● Your assignment
Your output must be the lines below from the line containing "MATRIX pin CS: D6 -> A4" to the line containing "TFT pin RES: D2 -> RX", both lines included, reproduced exactly and without pictures.

Change detection data
****

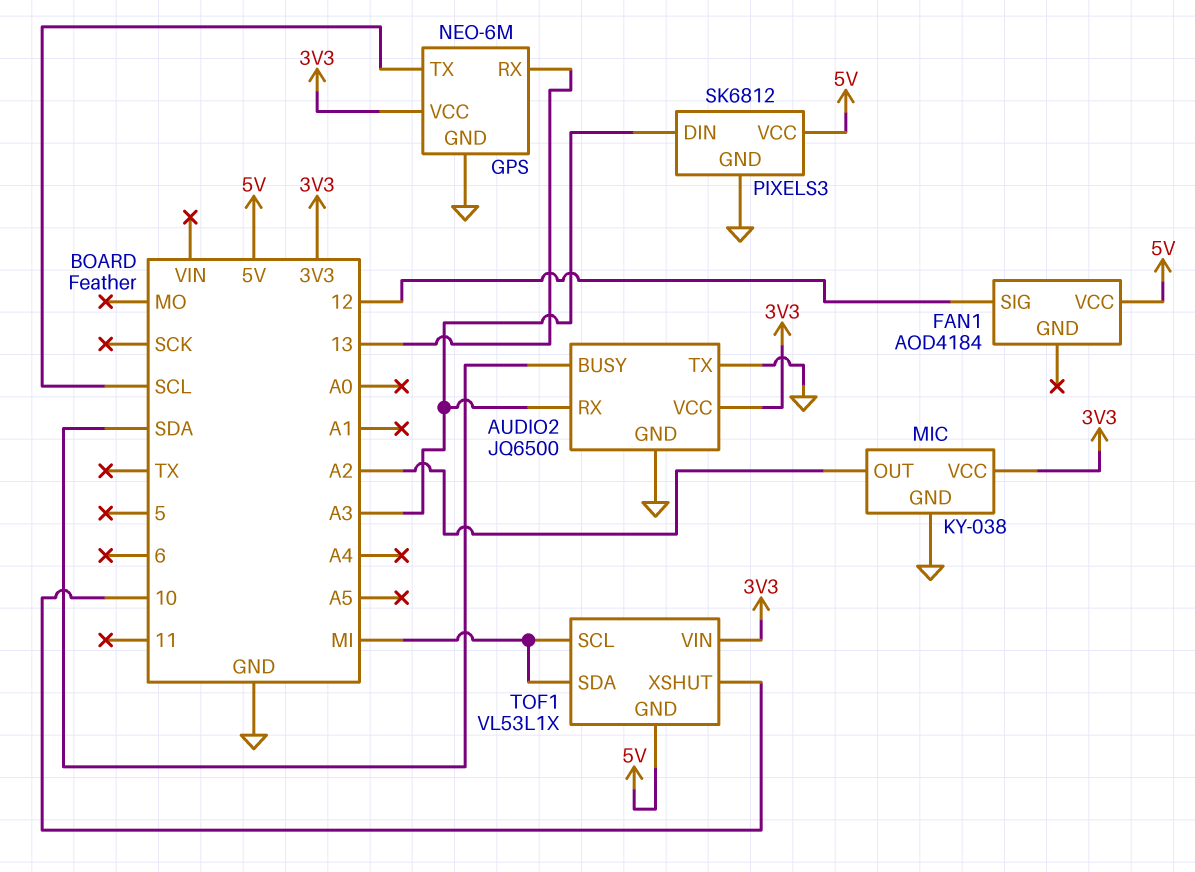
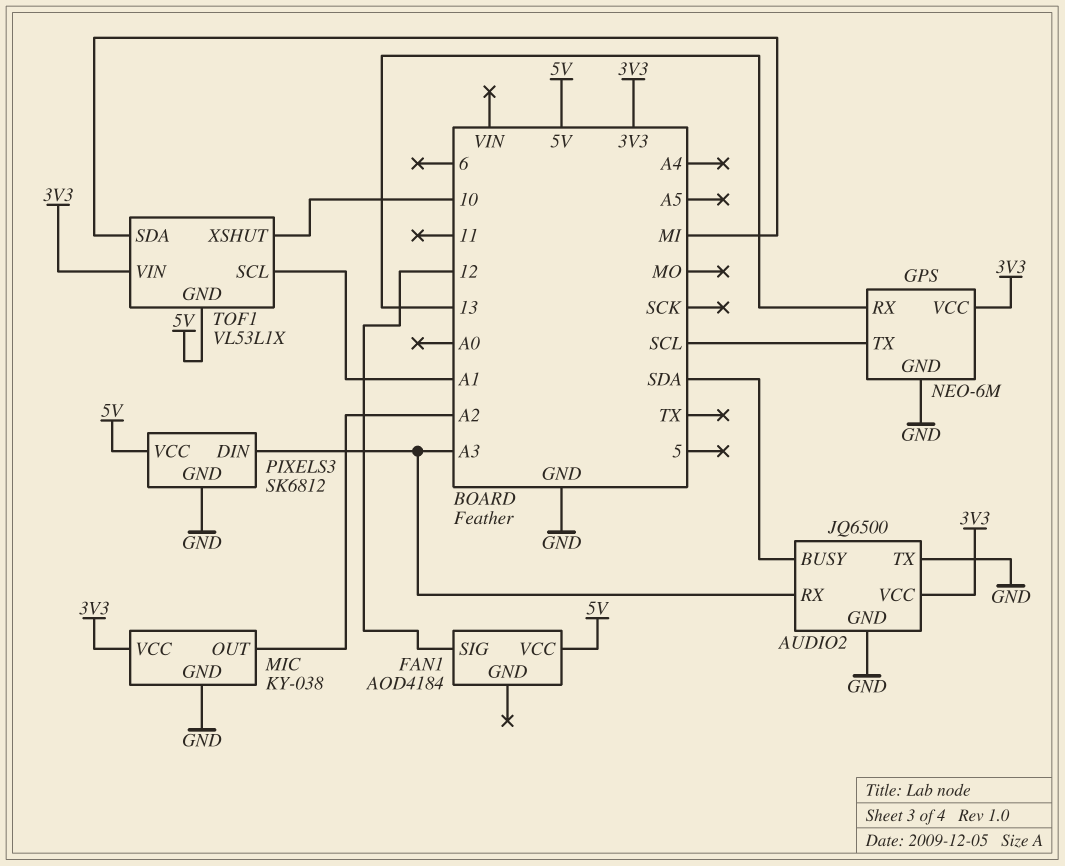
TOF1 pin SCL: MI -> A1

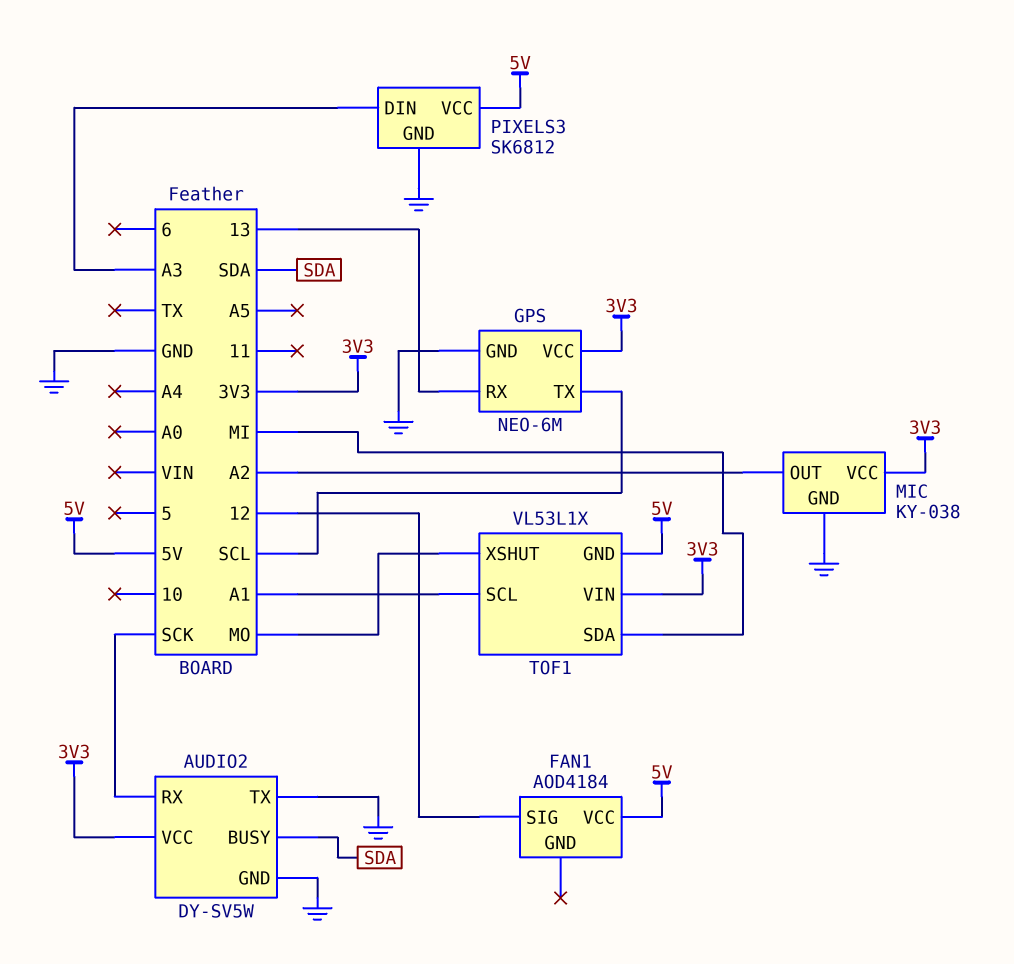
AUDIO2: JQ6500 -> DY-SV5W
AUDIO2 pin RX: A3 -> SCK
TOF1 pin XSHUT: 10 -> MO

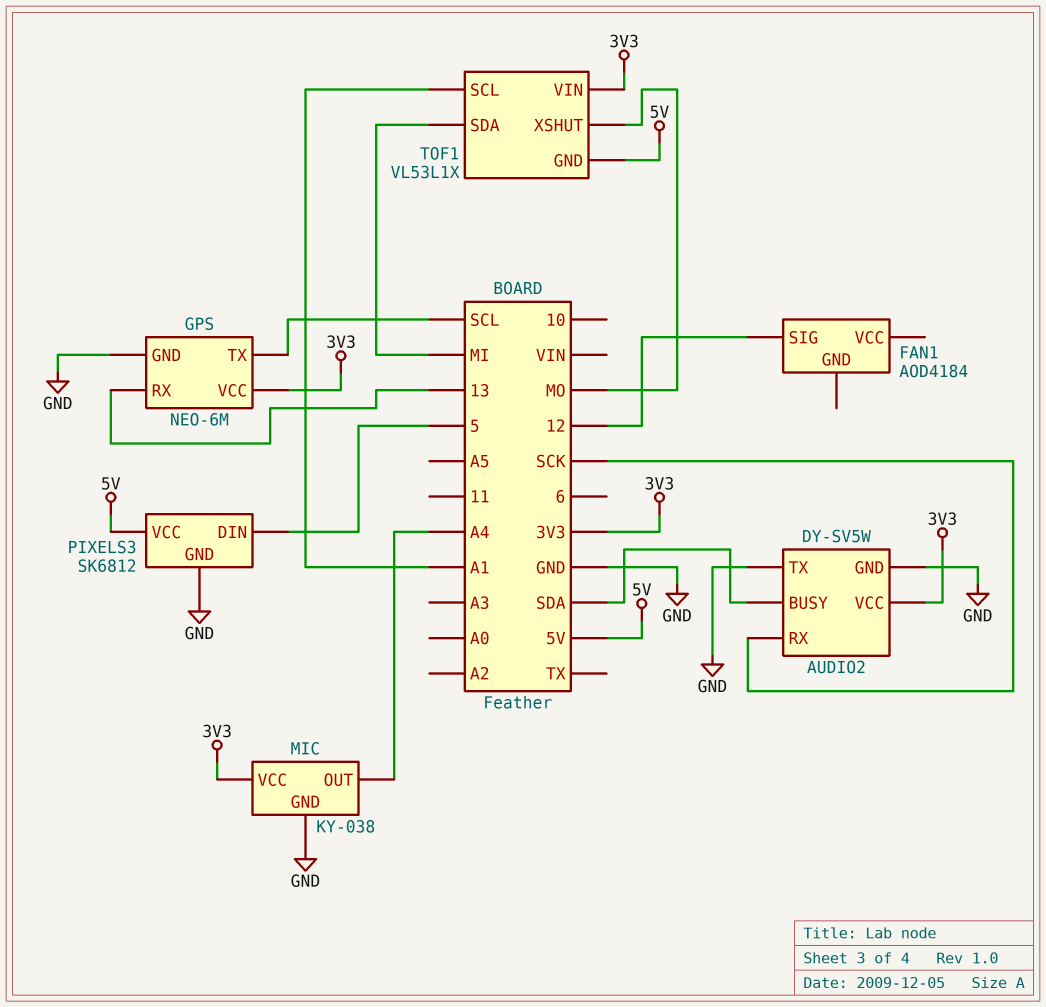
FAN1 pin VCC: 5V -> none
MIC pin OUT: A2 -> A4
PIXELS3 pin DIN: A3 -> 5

****

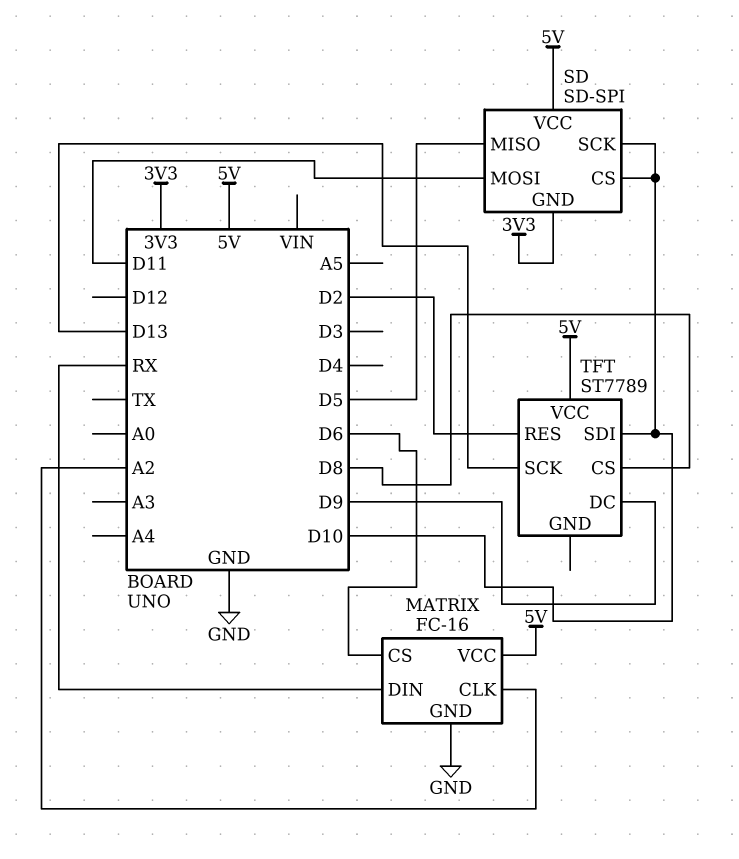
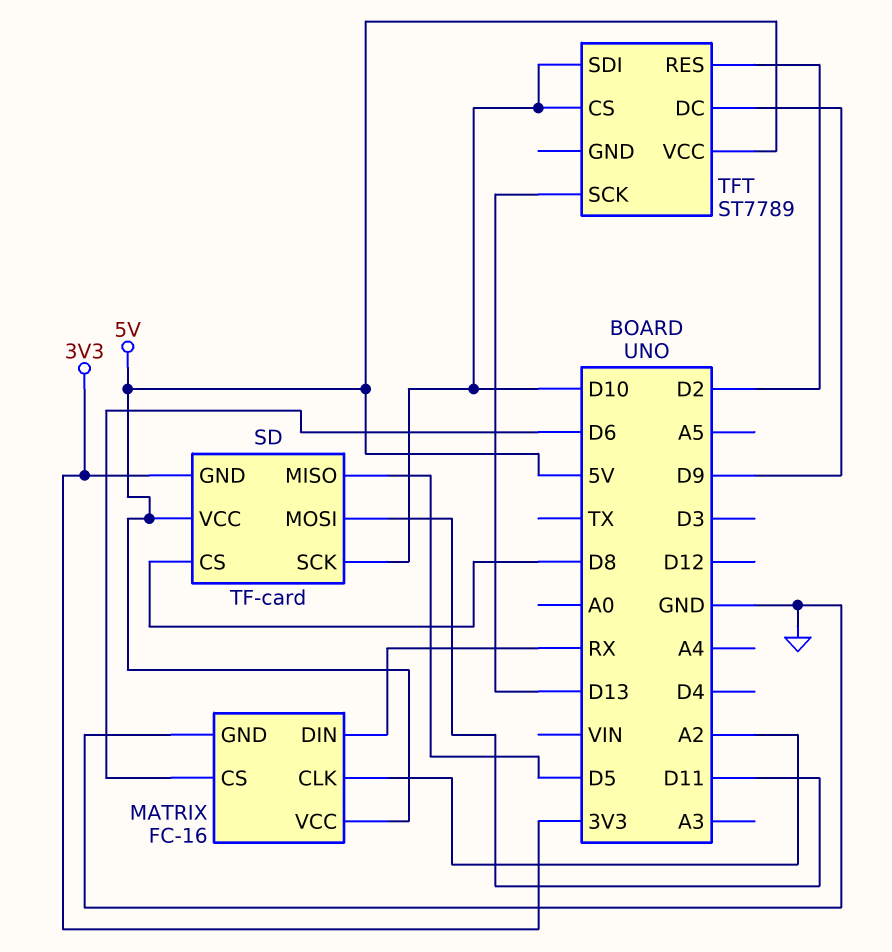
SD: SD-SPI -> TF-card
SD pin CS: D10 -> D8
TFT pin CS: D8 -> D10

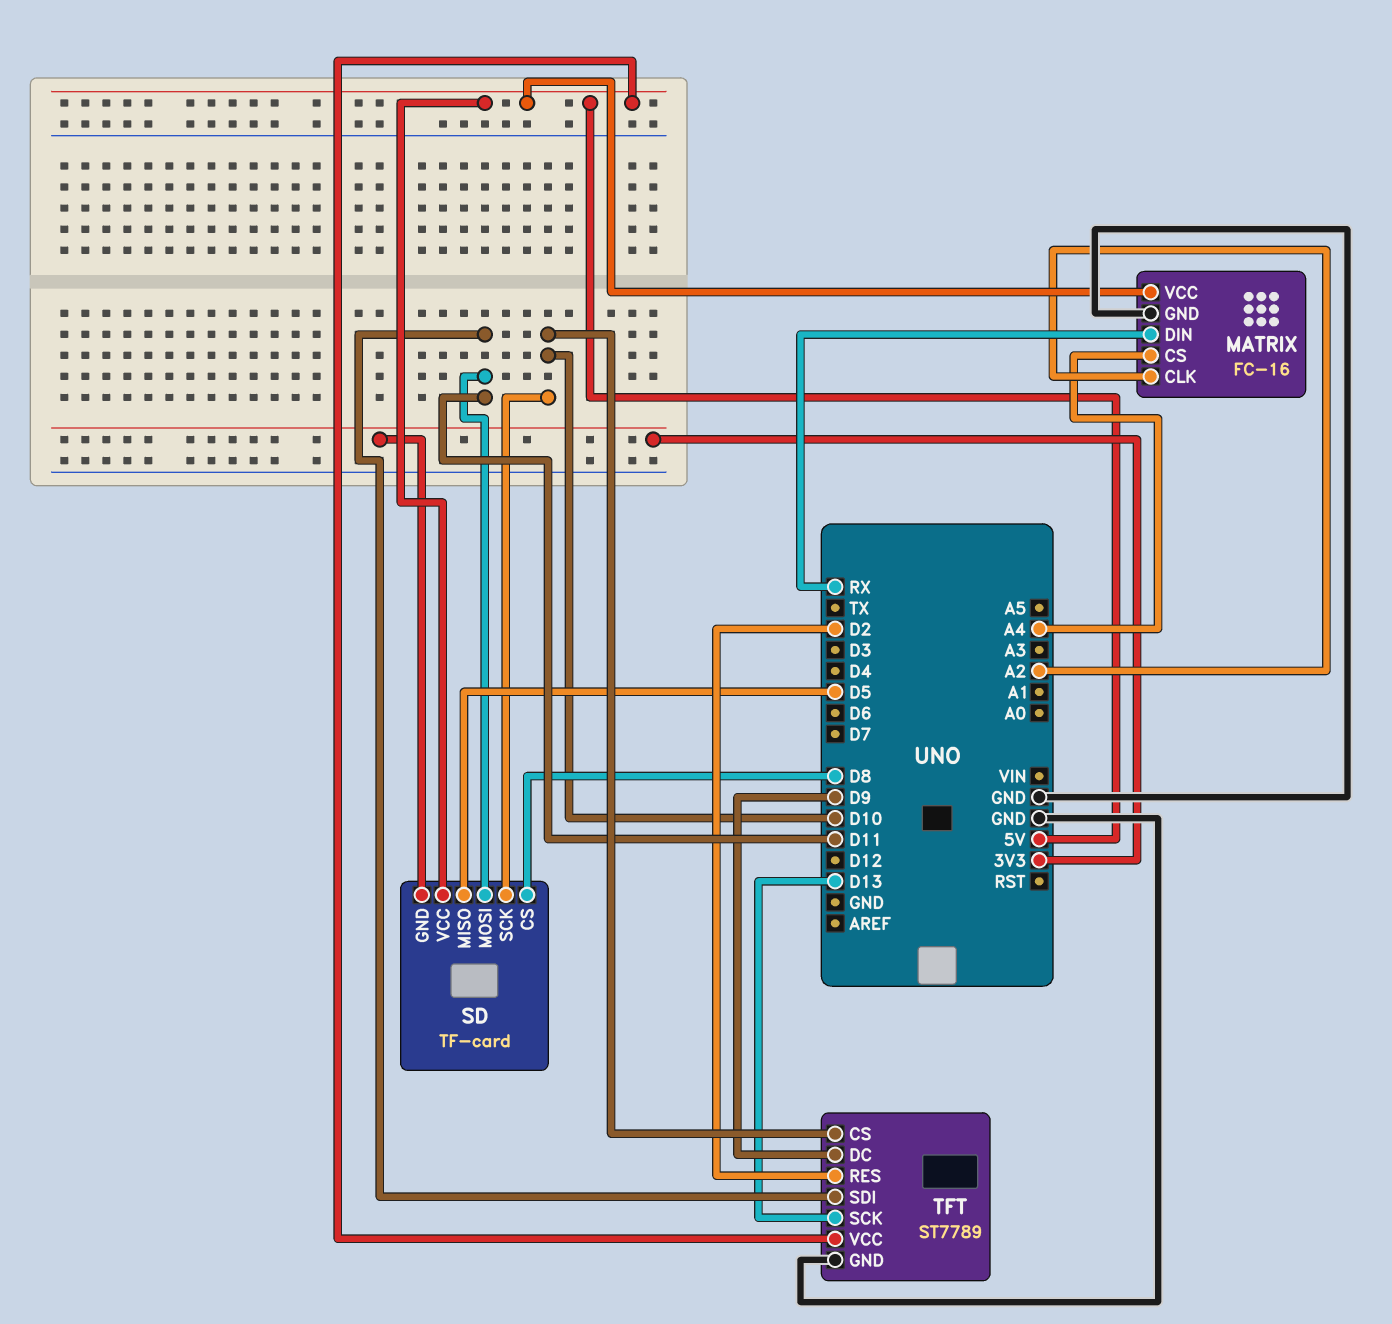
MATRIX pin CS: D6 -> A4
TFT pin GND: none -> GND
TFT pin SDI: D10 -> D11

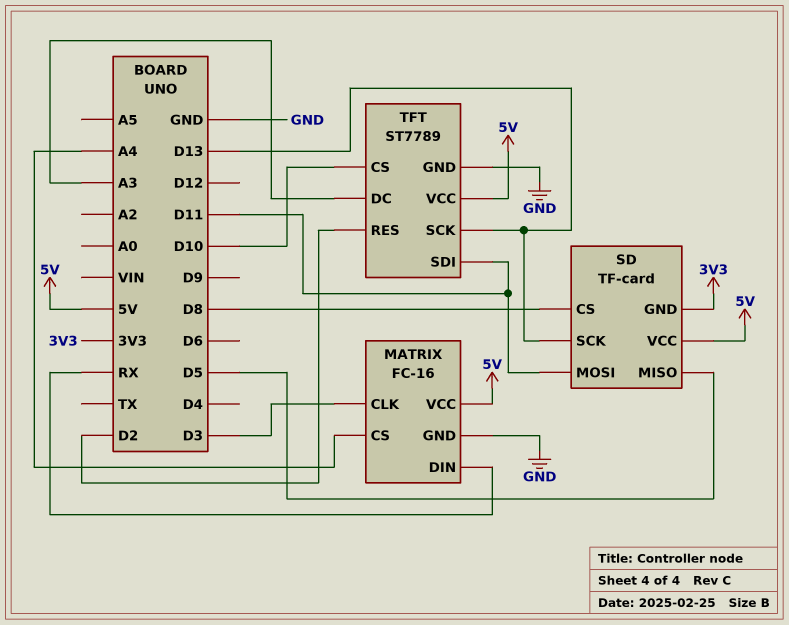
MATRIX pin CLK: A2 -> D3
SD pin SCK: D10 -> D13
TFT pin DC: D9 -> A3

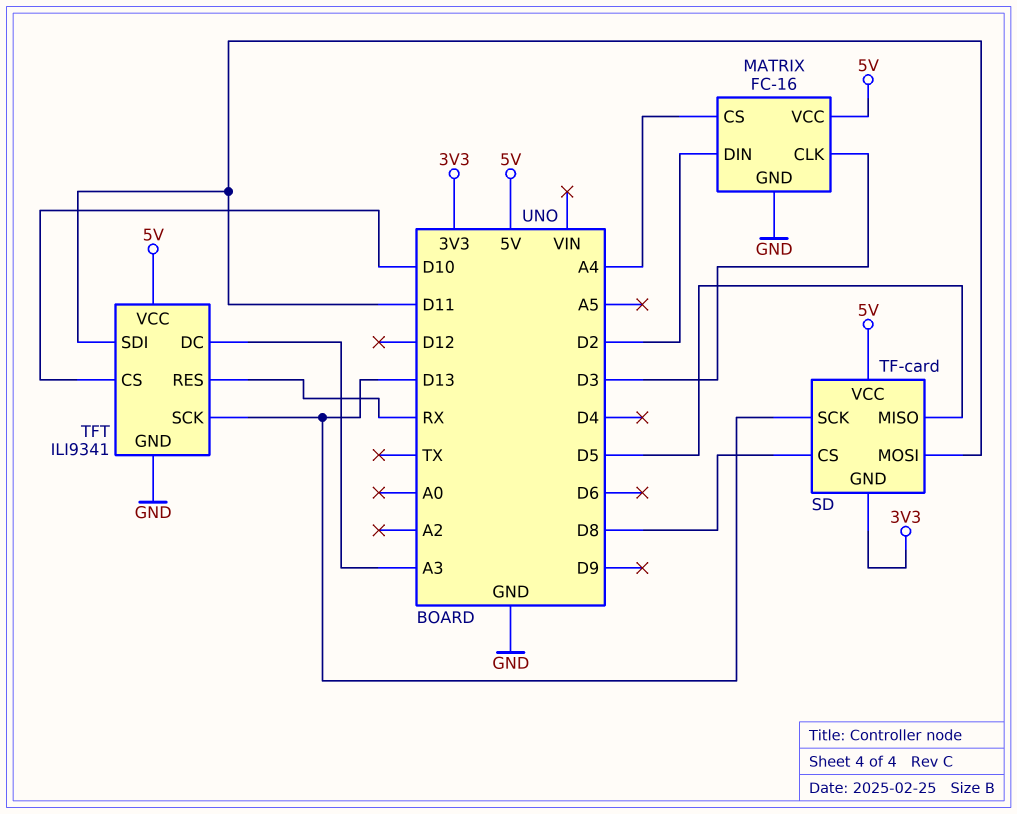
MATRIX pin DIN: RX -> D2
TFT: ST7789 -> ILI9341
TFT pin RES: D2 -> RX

****

● Solution to this exercise
MATRIX pin CS: D6 -> A4
TFT pin GND: none -> GND
TFT pin SDI: D10 -> D11

MATRIX pin CLK: A2 -> D3
SD pin SCK: D10 -> D13
TFT pin DC: D9 -> A3

MATRIX pin DIN: RX -> D2
TFT: ST7789 -> ILI9341
TFT pin RES: D2 -> RX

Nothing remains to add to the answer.